**About this exercise**
The expected output is every entry, repeated word for word.
- - - - - - -
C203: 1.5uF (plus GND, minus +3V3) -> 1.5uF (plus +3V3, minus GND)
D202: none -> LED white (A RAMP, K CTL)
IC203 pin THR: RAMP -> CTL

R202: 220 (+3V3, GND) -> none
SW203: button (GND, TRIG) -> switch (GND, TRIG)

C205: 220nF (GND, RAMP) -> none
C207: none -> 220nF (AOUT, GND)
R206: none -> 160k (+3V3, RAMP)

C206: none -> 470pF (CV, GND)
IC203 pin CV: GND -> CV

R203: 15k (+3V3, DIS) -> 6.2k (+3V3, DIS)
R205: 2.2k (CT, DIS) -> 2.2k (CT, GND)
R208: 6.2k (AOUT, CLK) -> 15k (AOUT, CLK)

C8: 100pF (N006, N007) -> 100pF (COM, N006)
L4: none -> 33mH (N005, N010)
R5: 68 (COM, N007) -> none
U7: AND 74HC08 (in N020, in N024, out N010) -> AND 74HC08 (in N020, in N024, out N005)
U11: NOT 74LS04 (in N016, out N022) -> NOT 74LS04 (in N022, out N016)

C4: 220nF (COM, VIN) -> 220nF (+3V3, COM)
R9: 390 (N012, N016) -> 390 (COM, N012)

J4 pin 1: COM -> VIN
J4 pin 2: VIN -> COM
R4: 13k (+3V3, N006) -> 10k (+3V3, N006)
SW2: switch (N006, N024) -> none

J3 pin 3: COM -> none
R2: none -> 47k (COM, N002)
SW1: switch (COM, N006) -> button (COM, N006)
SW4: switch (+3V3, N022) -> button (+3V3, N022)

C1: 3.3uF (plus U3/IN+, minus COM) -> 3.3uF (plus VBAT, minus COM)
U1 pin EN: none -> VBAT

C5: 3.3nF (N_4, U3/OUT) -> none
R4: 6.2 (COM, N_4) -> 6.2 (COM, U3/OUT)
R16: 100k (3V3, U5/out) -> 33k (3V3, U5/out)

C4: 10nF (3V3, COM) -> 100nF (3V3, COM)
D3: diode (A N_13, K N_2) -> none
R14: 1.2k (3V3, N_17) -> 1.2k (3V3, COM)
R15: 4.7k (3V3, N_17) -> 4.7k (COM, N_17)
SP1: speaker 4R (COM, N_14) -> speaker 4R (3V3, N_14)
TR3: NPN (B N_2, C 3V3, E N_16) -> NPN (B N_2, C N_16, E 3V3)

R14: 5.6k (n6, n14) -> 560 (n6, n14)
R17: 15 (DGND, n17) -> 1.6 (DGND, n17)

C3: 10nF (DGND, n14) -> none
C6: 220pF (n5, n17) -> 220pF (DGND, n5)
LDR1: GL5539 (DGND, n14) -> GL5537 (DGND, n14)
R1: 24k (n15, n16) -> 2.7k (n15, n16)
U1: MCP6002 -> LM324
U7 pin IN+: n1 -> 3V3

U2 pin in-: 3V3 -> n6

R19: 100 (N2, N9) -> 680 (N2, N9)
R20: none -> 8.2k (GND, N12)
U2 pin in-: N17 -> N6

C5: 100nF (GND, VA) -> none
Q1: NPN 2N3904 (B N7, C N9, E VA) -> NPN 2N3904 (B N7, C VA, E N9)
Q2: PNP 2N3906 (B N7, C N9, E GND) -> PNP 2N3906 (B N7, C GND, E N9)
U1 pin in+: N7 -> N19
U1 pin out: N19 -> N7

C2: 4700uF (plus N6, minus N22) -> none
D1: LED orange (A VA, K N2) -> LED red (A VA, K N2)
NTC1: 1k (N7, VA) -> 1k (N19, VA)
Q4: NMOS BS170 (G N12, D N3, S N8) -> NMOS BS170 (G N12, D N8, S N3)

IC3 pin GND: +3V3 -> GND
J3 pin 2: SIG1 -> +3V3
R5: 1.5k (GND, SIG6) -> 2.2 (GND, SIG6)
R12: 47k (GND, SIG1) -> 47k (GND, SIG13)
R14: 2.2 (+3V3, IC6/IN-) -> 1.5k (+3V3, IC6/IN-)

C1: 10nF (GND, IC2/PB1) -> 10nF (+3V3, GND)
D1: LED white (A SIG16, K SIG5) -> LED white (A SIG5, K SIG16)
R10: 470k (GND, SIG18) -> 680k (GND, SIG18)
- - - - - - -
**Exercise solution**
C203: 1.5uF (plus GND, minus +3V3) -> 1.5uF (plus +3V3, minus GND)
D202: none -> LED white (A RAMP, K CTL)
IC203 pin THR: RAMP -> CTL

R202: 220 (+3V3, GND) -> none
SW203: button (GND, TRIG) -> switch (GND, TRIG)

C205: 220nF (GND, RAMP) -> none
C207: none -> 220nF (AOUT, GND)
R206: none -> 160k (+3V3, RAMP)

C206: none -> 470pF (CV, GND)
IC203 pin CV: GND -> CV

R203: 15k (+3V3, DIS) -> 6.2k (+3V3, DIS)
R205: 2.2k (CT, DIS) -> 2.2k (CT, GND)
R208: 6.2k (AOUT, CLK) -> 15k (AOUT, CLK)

C8: 100pF (N006, N007) -> 100pF (COM, N006)
L4: none -> 33mH (N005, N010)
R5: 68 (COM, N007) -> none
U7: AND 74HC08 (in N020, in N024, out N010) -> AND 74HC08 (in N020, in N024, out N005)
U11: NOT 74LS04 (in N016, out N022) -> NOT 74LS04 (in N022, out N016)

C4: 220nF (COM, VIN) -> 220nF (+3V3, COM)
R9: 390 (N012, N016) -> 390 (COM, N012)

J4 pin 1: COM -> VIN
J4 pin 2: VIN -> COM
R4: 13k (+3V3, N006) -> 10k (+3V3, N006)
SW2: switch (N006, N024) -> none

J3 pin 3: COM -> none
R2: none -> 47k (COM, N002)
SW1: switch (COM, N006) -> button (COM, N006)
SW4: switch (+3V3, N022) -> button (+3V3, N022)

C1: 3.3uF (plus U3/IN+, minus COM) -> 3.3uF (plus VBAT, minus COM)
U1 pin EN: none -> VBAT

C5: 3.3nF (N_4, U3/OUT) -> none
R4: 6.2 (COM, N_4) -> 6.2 (COM, U3/OUT)
R16: 100k (3V3, U5/out) -> 33k (3V3, U5/out)

C4: 10nF (3V3, COM) -> 100nF (3V3, COM)
D3: diode (A N_13, K N_2) -> none
R14: 1.2k (3V3, N_17) -> 1.2k (3V3, COM)
R15: 4.7k (3V3, N_17) -> 4.7k (COM, N_17)
SP1: speaker 4R (COM, N_14) -> speaker 4R (3V3, N_14)
TR3: NPN (B N_2, C 3V3, E N_16) -> NPN (B N_2, C N_16, E 3V3)

R14: 5.6k (n6, n14) -> 560 (n6, n14)
R17: 15 (DGND, n17) -> 1.6 (DGND, n17)

C3: 10nF (DGND, n14) -> none
C6: 220pF (n5, n17) -> 220pF (DGND, n5)
LDR1: GL5539 (DGND, n14) -> GL5537 (DGND, n14)
R1: 24k (n15, n16) -> 2.7k (n15, n16)
U1: MCP6002 -> LM324
U7 pin IN+: n1 -> 3V3

U2 pin in-: 3V3 -> n6

R19: 100 (N2, N9) -> 680 (N2, N9)
R20: none -> 8.2k (GND, N12)
U2 pin in-: N17 -> N6

C5: 100nF (GND, VA) -> none
Q1: NPN 2N3904 (B N7, C N9, E VA) -> NPN 2N3904 (B N7, C VA, E N9)
Q2: PNP 2N3906 (B N7, C N9, E GND) -> PNP 2N3906 (B N7, C GND, E N9)
U1 pin in+: N7 -> N19
U1 pin out: N19 -> N7

C2: 4700uF (plus N6, minus N22) -> none
D1: LED orange (A VA, K N2) -> LED red (A VA, K N2)
NTC1: 1k (N7, VA) -> 1k (N19, VA)
Q4: NMOS BS170 (G N12, D N3, S N8) -> NMOS BS170 (G N12, D N8, S N3)

IC3 pin GND: +3V3 -> GND
J3 pin 2: SIG1 -> +3V3
R5: 1.5k (GND, SIG6) -> 2.2 (GND, SIG6)
R12: 47k (GND, SIG1) -> 47k (GND, SIG13)
R14: 2.2 (+3V3, IC6/IN-) -> 1.5k (+3V3, IC6/IN-)

C1: 10nF (GND, IC2/PB1) -> 10nF (+3V3, GND)
D1: LED white (A SIG16, K SIG5) -> LED white (A SIG5, K SIG16)
R10: 470k (GND, SIG18) -> 680k (GND, SIG18)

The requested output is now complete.